## Material for the task
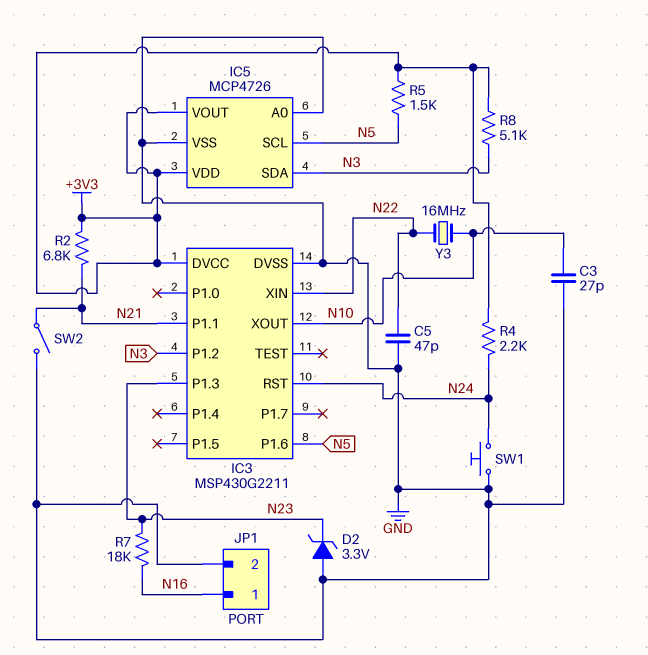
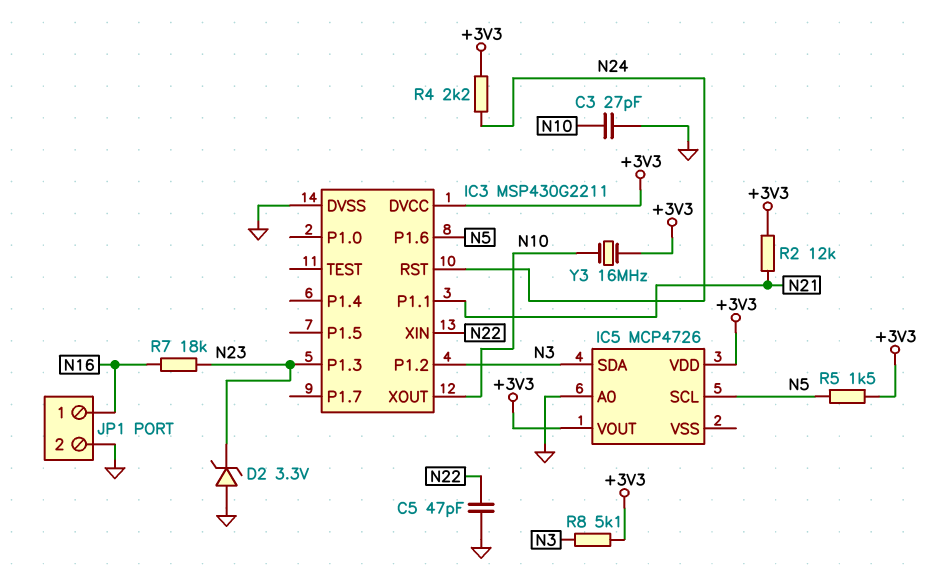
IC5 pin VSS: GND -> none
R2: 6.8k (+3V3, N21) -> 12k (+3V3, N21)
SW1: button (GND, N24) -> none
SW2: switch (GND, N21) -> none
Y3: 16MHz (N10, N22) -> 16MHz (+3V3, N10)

==

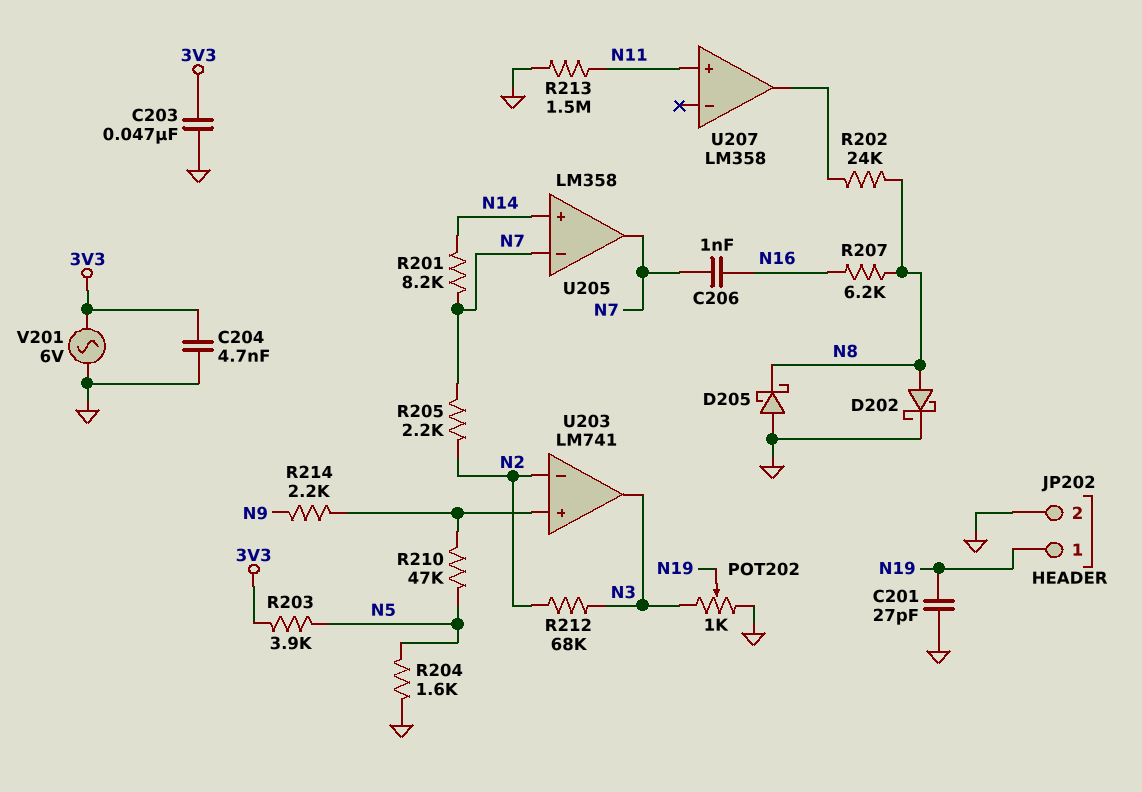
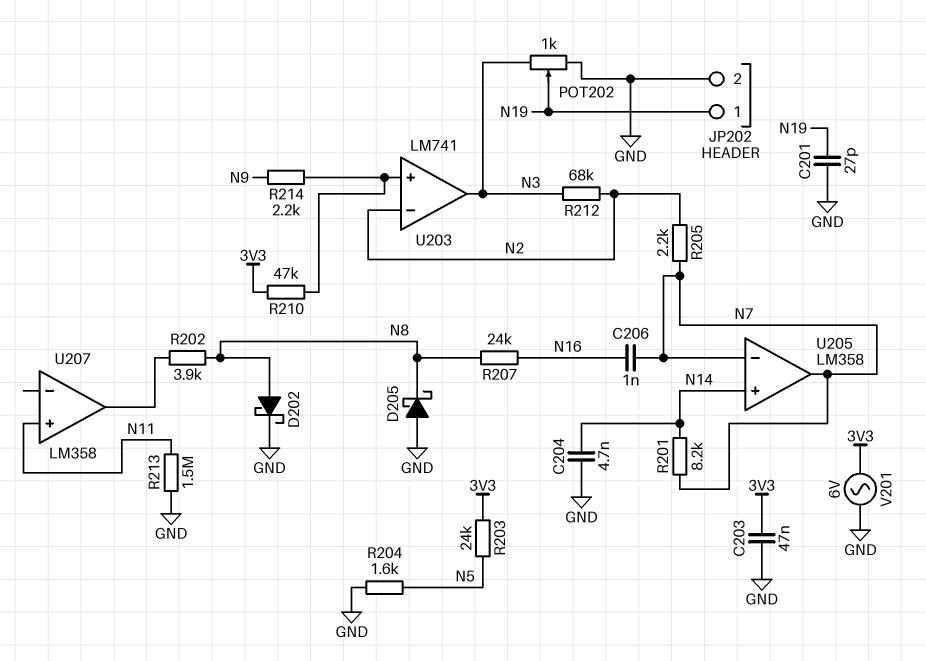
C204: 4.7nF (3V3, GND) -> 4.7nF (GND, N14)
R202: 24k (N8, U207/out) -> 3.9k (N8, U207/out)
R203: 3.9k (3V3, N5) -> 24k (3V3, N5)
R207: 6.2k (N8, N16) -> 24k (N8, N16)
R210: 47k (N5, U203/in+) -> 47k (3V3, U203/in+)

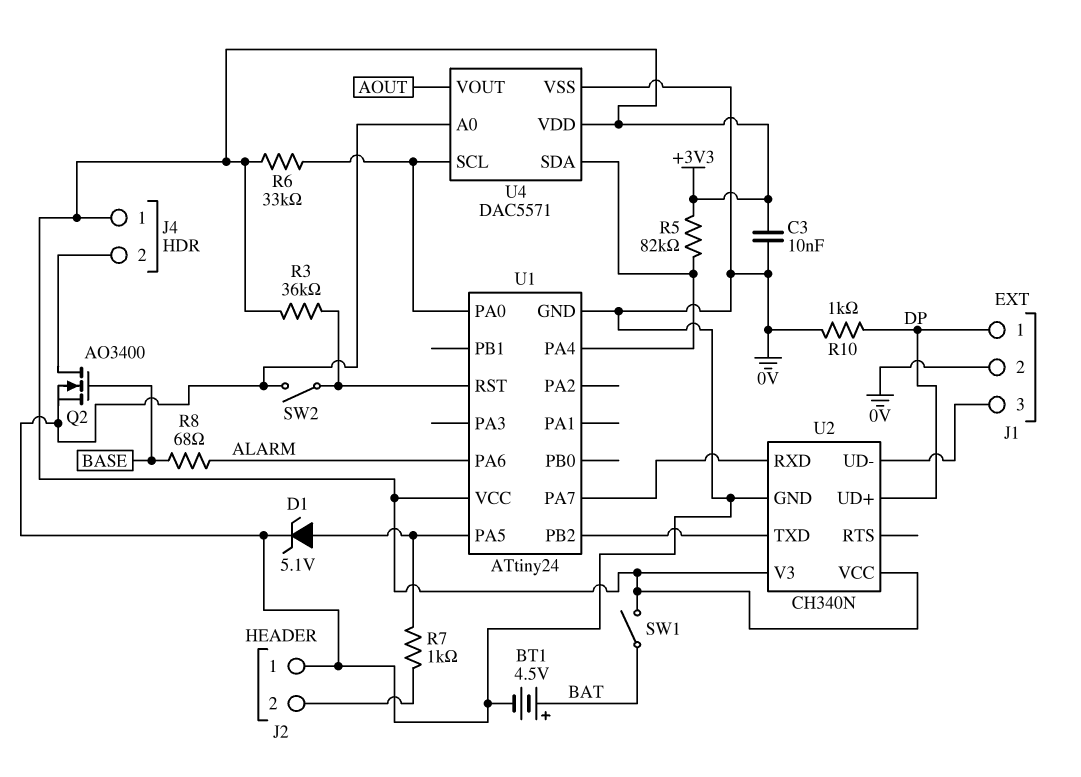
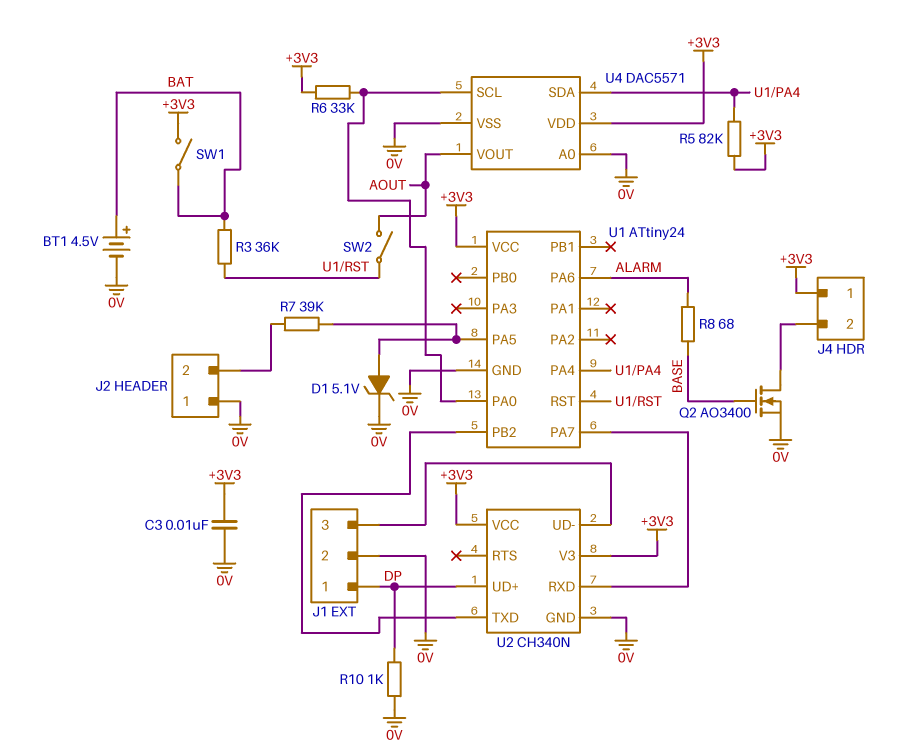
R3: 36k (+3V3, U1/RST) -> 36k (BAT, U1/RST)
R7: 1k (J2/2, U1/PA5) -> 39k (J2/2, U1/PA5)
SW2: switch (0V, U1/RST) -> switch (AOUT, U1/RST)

## Exercise prompt
Using the data above, which lines fall from the one with "R202: 24k (N8, U207/out)" through the one with "SW2: switch (0V, U1/RST)"? Repeat them exactly, ends included, minus any pictures.

## Written reply
R202: 24k (N8, U207/out) -> 3.9k (N8, U207/out)
R203: 3.9k (3V3, N5) -> 24k (3V3, N5)
R207: 6.2k (N8, N16) -> 24k (N8, N16)
R210: 47k (N5, U203/in+) -> 47k (3V3, U203/in+)

R3: 36k (+3V3, U1/RST) -> 36k (BAT, U1/RST)
R7: 1k (J2/2, U1/PA5) -> 39k (J2/2, U1/PA5)
SW2: switch (0V, U1/RST) -> switch (AOUT, U1/RST)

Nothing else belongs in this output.